▸ **PROBLEM DESCRIPTION**:
Having found the line that holds "Lumia Music: [106,871,450,1267]", give that line and all lines after it again, word for word, through the end of the data below.

▸ **EXTRACTED MATERIAL**:
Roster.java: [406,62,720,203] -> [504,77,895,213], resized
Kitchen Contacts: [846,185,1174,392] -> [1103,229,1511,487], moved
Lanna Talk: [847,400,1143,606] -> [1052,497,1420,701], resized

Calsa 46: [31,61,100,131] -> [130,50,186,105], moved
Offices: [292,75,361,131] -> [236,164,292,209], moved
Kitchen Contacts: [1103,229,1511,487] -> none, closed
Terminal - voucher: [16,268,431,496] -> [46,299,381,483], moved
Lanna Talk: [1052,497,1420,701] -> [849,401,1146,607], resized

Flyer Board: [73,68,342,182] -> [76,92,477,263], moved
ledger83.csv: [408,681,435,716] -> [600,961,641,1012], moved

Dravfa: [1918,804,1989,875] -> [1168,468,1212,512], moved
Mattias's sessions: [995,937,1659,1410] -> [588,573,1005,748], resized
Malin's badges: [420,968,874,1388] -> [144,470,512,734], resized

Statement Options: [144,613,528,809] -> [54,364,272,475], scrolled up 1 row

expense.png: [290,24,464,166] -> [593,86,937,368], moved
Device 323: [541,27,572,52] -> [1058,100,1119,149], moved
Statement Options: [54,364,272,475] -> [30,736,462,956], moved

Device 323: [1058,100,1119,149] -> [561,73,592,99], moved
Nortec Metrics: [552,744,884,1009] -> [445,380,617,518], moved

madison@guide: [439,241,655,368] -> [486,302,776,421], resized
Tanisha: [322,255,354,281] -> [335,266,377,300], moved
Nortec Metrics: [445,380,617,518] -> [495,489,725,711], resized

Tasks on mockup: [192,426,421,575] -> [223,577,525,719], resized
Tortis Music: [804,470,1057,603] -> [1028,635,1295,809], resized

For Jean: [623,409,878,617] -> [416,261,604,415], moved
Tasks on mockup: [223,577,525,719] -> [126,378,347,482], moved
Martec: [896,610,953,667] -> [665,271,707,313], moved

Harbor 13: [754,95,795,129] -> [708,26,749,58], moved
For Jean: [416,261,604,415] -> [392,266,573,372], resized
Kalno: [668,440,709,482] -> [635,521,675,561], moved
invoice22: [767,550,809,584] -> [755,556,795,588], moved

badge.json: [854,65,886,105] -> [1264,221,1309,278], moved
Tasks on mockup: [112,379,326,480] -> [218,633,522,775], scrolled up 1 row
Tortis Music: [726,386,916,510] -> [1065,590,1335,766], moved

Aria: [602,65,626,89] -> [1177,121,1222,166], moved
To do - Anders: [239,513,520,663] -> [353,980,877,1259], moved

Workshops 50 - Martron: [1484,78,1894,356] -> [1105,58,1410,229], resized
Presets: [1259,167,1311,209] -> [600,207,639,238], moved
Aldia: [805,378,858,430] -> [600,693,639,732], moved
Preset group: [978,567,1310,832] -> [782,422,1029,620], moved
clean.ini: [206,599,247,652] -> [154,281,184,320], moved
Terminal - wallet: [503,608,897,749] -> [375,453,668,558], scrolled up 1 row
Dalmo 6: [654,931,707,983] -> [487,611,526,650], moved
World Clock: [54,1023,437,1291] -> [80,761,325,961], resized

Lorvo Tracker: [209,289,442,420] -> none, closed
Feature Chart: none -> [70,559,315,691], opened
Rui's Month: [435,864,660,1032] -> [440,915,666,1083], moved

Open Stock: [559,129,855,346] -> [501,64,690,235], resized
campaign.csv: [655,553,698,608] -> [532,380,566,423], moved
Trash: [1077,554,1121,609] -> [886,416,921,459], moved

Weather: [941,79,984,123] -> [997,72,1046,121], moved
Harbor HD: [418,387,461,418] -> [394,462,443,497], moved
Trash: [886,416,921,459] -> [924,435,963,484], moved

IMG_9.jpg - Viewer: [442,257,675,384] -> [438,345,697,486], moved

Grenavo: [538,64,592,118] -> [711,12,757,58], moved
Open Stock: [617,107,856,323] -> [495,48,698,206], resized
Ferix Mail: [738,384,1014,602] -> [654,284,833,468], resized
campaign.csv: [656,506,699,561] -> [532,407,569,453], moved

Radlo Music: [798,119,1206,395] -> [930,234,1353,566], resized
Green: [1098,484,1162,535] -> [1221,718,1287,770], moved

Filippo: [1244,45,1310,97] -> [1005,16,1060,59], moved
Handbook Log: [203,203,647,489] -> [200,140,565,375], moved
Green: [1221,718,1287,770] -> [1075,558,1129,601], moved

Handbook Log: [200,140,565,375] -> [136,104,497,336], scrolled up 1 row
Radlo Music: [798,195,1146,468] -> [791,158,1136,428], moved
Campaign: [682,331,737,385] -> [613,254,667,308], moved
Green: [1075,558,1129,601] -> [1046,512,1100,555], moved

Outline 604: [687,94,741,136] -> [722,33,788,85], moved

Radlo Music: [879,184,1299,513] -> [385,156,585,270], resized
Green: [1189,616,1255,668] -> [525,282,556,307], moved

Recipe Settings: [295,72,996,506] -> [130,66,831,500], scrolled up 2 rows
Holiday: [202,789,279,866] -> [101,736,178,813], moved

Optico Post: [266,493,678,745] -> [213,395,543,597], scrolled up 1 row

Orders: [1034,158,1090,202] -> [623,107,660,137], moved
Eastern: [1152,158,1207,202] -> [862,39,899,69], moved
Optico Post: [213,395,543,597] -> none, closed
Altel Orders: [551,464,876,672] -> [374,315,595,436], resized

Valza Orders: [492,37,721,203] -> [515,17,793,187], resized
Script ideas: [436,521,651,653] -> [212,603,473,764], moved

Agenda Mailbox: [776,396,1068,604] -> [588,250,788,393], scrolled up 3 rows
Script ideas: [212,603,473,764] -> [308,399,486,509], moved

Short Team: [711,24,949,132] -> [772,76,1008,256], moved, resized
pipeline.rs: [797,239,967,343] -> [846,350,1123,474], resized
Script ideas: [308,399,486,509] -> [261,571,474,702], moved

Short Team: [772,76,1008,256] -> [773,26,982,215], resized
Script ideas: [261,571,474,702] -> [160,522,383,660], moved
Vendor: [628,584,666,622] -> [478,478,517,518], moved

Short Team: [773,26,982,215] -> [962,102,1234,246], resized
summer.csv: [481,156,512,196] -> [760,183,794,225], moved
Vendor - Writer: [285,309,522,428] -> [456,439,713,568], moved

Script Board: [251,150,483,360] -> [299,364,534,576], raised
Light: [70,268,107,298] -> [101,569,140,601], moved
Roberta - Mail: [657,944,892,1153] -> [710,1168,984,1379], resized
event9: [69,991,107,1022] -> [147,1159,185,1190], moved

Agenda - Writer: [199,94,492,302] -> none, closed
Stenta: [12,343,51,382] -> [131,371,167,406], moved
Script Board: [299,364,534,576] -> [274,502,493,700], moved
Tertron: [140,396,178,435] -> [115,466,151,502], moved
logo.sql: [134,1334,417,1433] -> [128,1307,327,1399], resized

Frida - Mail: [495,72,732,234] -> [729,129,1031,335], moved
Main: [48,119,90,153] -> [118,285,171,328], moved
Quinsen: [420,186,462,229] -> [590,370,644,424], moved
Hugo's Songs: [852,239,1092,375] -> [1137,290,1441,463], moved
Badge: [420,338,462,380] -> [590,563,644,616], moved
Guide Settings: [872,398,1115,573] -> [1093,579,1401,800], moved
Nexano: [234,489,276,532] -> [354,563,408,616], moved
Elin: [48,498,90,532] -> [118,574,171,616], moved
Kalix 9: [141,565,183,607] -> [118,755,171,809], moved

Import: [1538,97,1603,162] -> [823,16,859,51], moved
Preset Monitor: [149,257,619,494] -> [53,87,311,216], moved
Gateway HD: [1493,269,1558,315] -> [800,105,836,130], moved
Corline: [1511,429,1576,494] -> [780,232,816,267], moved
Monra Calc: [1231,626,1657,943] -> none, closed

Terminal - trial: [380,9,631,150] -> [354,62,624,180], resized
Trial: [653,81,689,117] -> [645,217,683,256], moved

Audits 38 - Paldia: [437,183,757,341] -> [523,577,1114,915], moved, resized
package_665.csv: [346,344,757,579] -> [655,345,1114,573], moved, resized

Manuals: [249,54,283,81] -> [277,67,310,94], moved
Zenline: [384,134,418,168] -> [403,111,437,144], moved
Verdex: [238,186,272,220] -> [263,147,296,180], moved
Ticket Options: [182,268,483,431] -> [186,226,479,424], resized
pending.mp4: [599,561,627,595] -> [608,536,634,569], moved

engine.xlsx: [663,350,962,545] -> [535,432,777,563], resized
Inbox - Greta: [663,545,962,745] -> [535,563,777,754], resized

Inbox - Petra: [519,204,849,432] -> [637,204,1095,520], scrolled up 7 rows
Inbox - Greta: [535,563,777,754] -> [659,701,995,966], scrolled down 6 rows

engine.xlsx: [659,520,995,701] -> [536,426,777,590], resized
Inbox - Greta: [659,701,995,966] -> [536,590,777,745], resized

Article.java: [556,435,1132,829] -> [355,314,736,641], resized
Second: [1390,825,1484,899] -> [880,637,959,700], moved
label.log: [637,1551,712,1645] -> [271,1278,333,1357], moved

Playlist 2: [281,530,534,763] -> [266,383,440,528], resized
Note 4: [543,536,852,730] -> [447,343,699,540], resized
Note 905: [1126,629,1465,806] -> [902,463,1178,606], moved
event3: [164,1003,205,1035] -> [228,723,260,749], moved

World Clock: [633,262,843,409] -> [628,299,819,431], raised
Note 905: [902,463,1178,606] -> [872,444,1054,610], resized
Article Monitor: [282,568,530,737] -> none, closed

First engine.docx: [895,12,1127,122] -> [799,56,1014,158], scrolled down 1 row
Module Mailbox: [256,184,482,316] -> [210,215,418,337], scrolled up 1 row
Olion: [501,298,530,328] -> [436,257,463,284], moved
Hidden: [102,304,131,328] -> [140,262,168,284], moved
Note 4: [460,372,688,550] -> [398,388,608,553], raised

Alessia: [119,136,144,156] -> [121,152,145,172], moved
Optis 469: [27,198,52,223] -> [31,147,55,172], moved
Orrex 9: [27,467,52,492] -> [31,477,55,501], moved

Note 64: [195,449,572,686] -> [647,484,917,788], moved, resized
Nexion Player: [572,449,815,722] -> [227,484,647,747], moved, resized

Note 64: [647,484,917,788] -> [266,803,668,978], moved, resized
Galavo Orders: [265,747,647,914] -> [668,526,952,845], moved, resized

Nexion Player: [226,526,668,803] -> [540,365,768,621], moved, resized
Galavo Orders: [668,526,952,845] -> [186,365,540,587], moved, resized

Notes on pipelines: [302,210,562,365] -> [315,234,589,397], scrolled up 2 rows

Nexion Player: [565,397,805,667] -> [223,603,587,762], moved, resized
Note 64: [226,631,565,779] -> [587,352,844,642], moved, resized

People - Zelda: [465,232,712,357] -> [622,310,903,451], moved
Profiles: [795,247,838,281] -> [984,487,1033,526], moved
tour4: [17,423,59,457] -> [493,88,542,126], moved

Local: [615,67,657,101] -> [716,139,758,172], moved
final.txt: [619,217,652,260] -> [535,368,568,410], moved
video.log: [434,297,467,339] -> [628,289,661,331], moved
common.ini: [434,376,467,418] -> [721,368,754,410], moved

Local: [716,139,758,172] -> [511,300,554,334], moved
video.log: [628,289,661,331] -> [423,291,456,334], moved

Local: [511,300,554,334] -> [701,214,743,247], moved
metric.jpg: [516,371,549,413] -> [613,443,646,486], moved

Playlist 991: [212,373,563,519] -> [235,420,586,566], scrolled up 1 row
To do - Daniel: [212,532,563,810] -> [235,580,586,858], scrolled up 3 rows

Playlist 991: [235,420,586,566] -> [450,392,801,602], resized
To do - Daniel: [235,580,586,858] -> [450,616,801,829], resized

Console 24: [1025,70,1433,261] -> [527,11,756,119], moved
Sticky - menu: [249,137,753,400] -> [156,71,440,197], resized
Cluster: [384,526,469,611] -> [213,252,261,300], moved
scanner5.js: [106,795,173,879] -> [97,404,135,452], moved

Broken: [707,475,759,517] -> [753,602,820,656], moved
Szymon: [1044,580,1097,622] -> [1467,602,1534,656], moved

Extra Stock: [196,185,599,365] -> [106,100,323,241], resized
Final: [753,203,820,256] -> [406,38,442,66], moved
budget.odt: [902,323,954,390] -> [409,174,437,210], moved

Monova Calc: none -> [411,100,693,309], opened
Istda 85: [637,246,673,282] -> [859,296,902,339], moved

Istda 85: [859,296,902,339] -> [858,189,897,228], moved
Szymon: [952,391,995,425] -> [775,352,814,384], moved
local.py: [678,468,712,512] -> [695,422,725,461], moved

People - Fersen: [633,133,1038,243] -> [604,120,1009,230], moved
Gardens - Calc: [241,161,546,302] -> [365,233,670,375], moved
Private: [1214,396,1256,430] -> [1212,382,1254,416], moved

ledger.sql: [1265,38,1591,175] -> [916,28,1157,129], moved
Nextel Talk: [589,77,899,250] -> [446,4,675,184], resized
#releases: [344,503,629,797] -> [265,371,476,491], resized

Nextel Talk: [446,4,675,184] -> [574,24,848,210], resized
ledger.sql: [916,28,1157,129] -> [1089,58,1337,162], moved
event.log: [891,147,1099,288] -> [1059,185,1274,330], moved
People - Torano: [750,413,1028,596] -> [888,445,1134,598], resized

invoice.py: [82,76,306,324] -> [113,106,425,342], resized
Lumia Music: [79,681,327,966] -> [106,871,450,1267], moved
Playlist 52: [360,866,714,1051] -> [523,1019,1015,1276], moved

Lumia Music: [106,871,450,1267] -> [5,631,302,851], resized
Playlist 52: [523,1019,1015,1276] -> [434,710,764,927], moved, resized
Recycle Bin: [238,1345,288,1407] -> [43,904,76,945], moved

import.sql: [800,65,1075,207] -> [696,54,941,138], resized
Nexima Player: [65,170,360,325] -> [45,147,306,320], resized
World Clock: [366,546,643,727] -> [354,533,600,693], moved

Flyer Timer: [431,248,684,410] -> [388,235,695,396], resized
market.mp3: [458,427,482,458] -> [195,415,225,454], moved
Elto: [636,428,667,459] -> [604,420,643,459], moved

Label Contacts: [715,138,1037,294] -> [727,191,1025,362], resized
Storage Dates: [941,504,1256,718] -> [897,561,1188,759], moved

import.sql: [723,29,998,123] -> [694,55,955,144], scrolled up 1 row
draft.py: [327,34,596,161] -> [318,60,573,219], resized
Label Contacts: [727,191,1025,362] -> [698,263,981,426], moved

▸ **FINISHED EXERCISE**:
Lumia Music: [106,871,450,1267] -> [5,631,302,851], resized
Playlist 52: [523,1019,1015,1276] -> [434,710,764,927], moved, resized
Recycle Bin: [238,1345,288,1407] -> [43,904,76,945], moved

import.sql: [800,65,1075,207] -> [696,54,941,138], resized
Nexima Player: [65,170,360,325] -> [45,147,306,320], resized
World Clock: [366,546,643,727] -> [354,533,600,693], moved

Flyer Timer: [431,248,684,410] -> [388,235,695,396], resized
market.mp3: [458,427,482,458] -> [195,415,225,454], moved
Elto: [636,428,667,459] -> [604,420,643,459], moved

Label Contacts: [715,138,1037,294] -> [727,191,1025,362], resized
Storage Dates: [941,504,1256,718] -> [897,561,1188,759], moved

import.sql: [723,29,998,123] -> [694,55,955,144], scrolled up 1 row
draft.py: [327,34,596,161] -> [318,60,573,219], resized
Label Contacts: [727,191,1025,362] -> [698,263,981,426], moved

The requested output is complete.